When the word "weight" shows up in a line of the records below, copy that line.

==================================================

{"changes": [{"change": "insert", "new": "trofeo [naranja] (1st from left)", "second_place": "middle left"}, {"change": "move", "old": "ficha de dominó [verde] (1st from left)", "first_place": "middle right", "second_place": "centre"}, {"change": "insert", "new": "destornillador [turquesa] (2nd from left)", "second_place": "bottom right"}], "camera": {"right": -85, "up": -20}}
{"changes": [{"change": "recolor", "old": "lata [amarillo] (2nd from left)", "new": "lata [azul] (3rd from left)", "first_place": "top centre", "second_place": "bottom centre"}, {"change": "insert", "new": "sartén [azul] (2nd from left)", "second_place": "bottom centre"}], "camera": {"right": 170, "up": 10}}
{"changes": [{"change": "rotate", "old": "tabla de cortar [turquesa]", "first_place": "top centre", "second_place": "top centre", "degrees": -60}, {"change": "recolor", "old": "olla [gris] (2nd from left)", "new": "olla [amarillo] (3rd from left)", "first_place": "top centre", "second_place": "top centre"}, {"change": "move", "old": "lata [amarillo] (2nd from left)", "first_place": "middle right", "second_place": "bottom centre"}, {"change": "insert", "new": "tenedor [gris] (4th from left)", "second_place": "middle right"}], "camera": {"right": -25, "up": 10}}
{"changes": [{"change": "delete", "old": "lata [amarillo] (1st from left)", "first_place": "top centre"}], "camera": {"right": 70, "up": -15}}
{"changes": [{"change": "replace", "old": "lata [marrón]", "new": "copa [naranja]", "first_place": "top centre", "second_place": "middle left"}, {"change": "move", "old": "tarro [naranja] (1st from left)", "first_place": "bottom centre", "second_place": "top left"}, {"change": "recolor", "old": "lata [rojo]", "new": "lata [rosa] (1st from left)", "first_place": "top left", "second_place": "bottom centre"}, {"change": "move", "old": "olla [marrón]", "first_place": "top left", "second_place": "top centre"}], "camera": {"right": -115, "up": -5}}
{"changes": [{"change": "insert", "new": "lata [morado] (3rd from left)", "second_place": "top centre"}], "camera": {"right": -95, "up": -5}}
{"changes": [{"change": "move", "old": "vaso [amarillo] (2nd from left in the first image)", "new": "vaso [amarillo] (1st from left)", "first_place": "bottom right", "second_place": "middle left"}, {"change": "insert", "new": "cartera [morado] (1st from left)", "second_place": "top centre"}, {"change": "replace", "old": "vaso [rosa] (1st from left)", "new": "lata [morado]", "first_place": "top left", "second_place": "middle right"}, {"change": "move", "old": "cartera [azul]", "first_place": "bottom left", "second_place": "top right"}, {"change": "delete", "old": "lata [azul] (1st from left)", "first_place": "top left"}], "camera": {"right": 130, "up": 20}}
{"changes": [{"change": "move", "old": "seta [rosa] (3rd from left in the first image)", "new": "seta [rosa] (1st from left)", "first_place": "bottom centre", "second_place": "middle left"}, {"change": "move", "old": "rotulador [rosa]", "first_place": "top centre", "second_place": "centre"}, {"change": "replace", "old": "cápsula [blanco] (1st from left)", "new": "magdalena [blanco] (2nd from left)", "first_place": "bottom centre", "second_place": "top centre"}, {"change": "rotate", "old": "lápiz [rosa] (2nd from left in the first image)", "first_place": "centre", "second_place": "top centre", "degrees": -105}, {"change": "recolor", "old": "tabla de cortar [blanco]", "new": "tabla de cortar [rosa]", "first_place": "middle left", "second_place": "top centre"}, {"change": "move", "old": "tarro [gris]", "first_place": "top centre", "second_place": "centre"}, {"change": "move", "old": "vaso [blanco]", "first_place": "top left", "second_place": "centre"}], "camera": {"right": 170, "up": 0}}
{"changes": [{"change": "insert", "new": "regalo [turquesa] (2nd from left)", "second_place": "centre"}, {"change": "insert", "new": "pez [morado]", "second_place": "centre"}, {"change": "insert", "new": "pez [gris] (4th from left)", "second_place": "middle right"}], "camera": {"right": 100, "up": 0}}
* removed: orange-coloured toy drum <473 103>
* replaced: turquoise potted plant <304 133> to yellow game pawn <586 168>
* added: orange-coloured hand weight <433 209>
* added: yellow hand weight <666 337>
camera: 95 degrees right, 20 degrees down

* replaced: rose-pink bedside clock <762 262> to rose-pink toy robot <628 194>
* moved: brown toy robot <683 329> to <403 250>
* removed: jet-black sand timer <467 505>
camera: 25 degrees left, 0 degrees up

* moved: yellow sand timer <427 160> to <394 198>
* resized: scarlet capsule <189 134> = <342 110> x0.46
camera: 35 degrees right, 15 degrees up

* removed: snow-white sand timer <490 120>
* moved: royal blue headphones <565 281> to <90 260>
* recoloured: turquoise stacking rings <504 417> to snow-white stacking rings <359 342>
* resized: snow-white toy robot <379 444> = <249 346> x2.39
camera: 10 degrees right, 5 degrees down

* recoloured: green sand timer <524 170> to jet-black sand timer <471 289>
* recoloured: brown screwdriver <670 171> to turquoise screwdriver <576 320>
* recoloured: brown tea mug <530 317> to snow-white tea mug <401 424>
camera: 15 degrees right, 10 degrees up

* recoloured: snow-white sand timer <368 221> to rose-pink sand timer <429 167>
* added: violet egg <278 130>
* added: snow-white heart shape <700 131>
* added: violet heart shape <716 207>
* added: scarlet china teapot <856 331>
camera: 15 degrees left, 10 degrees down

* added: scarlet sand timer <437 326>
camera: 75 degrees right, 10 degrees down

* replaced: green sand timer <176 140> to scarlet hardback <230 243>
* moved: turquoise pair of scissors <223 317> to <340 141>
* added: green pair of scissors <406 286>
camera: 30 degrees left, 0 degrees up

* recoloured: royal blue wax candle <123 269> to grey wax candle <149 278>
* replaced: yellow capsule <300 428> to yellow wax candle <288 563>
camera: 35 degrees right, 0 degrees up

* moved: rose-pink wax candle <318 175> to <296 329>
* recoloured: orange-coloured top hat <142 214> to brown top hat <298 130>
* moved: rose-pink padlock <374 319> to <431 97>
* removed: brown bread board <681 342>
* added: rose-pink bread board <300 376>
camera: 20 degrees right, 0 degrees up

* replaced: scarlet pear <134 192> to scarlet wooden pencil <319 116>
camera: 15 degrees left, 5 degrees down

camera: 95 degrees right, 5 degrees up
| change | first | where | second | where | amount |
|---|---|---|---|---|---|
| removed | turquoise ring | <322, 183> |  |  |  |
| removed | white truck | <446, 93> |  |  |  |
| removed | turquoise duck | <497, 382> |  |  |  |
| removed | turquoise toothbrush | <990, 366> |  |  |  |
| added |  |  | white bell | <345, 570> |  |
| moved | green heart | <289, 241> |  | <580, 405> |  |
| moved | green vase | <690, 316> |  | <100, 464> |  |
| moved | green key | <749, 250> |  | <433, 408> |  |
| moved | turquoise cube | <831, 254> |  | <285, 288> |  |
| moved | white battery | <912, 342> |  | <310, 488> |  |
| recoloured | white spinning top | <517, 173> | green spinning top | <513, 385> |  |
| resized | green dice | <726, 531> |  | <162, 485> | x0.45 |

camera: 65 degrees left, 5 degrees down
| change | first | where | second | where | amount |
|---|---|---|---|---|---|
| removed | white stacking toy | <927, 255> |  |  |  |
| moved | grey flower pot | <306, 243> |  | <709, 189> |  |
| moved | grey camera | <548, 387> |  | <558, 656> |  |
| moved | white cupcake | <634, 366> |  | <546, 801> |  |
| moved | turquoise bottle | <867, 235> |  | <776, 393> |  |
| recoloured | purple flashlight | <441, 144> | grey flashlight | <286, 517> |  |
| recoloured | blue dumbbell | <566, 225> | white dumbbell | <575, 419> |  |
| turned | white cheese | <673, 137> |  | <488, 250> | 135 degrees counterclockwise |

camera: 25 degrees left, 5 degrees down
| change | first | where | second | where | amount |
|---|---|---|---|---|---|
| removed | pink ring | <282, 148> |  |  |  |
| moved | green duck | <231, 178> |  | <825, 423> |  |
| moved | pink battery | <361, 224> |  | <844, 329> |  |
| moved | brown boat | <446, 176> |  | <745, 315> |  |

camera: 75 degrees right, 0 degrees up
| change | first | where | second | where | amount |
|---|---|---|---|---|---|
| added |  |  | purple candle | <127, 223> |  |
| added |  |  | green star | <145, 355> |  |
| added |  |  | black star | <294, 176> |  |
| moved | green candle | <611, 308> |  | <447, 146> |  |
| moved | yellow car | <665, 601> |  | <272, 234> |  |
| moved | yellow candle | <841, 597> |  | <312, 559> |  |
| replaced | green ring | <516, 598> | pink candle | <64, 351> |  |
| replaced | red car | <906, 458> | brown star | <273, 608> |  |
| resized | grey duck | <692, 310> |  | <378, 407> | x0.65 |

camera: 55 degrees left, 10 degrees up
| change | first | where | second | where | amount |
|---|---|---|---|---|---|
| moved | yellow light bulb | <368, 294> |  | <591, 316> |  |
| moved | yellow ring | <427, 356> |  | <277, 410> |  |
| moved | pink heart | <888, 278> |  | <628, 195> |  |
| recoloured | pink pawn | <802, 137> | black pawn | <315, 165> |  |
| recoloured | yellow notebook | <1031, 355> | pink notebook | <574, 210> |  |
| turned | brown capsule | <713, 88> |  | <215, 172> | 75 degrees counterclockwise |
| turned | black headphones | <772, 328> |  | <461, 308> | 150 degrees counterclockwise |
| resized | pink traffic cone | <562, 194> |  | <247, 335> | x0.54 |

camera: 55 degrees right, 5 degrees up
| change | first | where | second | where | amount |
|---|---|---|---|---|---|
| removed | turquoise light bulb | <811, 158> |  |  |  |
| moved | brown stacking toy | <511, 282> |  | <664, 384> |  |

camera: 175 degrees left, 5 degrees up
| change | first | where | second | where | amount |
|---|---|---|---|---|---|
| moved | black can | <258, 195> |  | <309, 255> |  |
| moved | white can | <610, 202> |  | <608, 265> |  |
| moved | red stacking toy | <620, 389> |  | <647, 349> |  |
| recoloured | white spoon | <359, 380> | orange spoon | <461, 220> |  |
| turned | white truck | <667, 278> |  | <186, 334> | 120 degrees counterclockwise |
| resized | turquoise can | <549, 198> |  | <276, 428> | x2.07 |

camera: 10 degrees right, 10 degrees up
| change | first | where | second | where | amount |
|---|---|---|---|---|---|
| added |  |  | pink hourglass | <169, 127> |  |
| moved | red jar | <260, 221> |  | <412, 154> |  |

==================================================

> **RESPONSE TO THIS TASK**
* added: orange-coloured hand weight <433 209>
* added: yellow hand weight <666 337>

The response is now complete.